TASK GOAL -
Copy each of the lines below word for word, leaving out the pictures.

RECORDS SHOWN -
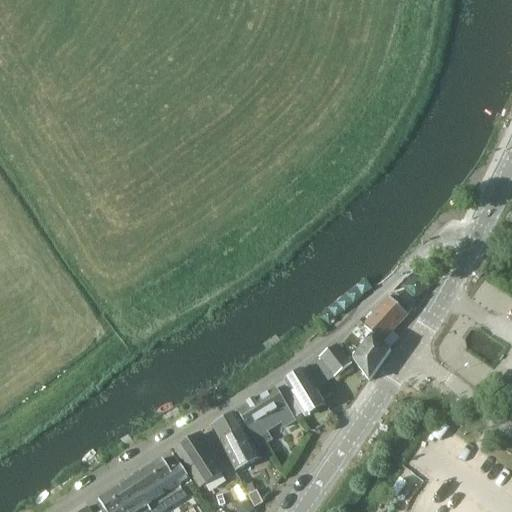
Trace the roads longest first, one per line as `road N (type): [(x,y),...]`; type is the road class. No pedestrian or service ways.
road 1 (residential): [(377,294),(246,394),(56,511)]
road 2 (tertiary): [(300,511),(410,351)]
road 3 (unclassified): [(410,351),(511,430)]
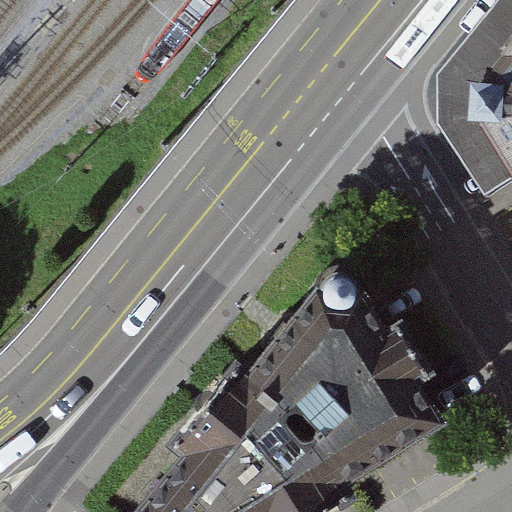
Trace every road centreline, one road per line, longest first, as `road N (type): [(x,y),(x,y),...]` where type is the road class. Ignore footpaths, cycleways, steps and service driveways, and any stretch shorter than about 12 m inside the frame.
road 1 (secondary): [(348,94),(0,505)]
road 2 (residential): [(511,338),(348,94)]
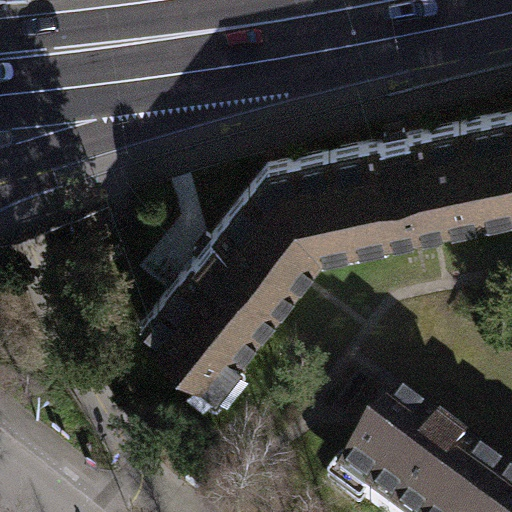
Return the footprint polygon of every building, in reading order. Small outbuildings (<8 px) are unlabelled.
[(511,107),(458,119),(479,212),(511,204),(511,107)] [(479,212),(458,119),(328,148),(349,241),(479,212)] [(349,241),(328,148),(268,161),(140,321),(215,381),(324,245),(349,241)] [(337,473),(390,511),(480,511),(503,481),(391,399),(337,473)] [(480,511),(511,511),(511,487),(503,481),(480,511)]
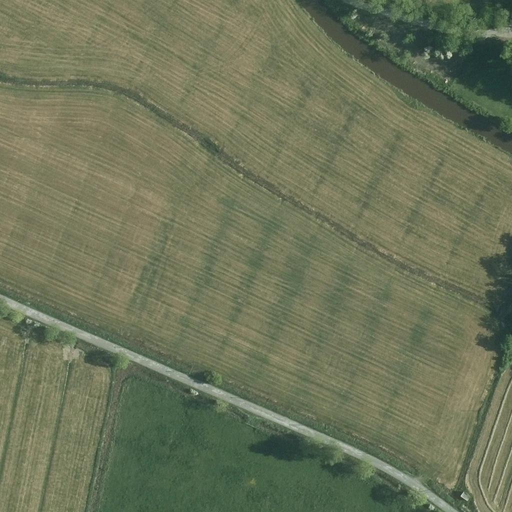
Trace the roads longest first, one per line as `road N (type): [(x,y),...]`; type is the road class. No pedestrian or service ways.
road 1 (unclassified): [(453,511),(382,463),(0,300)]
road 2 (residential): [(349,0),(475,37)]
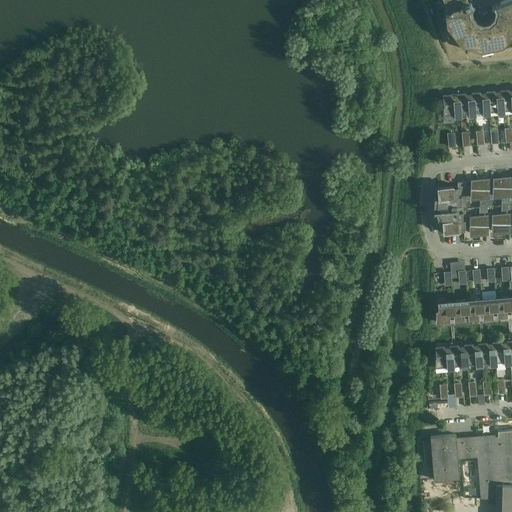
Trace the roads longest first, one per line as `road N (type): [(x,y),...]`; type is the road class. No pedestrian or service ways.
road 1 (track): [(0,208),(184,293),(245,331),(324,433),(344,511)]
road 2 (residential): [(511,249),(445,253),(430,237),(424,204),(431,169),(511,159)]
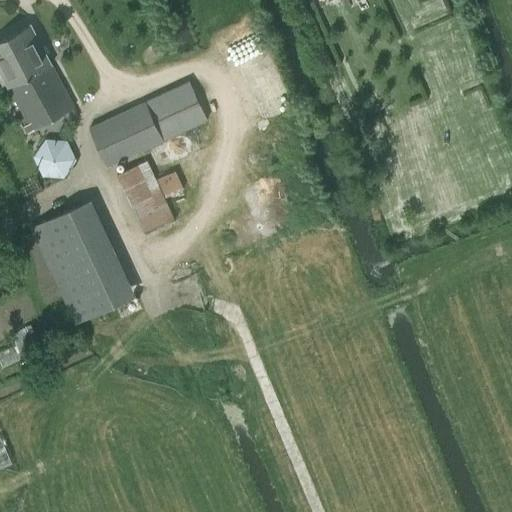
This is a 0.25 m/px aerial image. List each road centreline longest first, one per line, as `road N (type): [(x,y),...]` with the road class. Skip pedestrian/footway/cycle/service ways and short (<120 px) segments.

RESULT -
Trace the roads longest first, one per line as `road N (type): [(x,y),...]`; type is the road class. No pedestrian or service ways.
road 1 (residential): [(377,294),(246,394),(56,511)]
road 2 (tertiary): [(300,511),(410,351)]
road 3 (unclassified): [(410,351),(511,430)]
Trace every road centreline, one road per line, longest first, as `road N (type): [(x,y),(x,y),...]` where type is the road class. Ignore footpaths, cycleways, steps and service driveways, and any stretch shorter than about 12 m inside the frame.
road 1 (secondary): [(348,94),(0,505)]
road 2 (residential): [(511,338),(348,94)]
Return the footprint polygon of every building, in reading order. Small outbuildings (<8 px) are unlabelled.
[(511,107),(458,119),(479,212),(511,204),(511,107)] [(479,212),(458,119),(328,148),(349,241),(479,212)] [(349,241),(328,148),(268,161),(140,321),(215,381),(324,245),(349,241)] [(337,473),(390,511),(480,511),(503,481),(391,399),(337,473)] [(480,511),(511,511),(511,487),(503,481),(480,511)]
Trace the roads longest first, one per line as `road N (type): [(x,y),...]`; type is the road class. No pedestrian or service ways.
road 1 (unclassified): [(453,511),(382,463),(0,300)]
road 2 (residential): [(349,0),(475,37)]
Trace the roads longest first, one per line as `road N (type): [(x,y),...]`; type is the road class. No pedestrian or service ways.
road 1 (track): [(0,208),(184,293),(245,331),(324,433),(344,511)]
road 2 (residential): [(511,249),(445,253),(430,237),(424,204),(431,169),(511,159)]
This is a 0.25 m/px aerial image. List each road centreline longest first, one per line, as `road N (type): [(x,y),...]` with the road class. Skip pedestrian/footway/cycle/service ways and short (<120 px) segments.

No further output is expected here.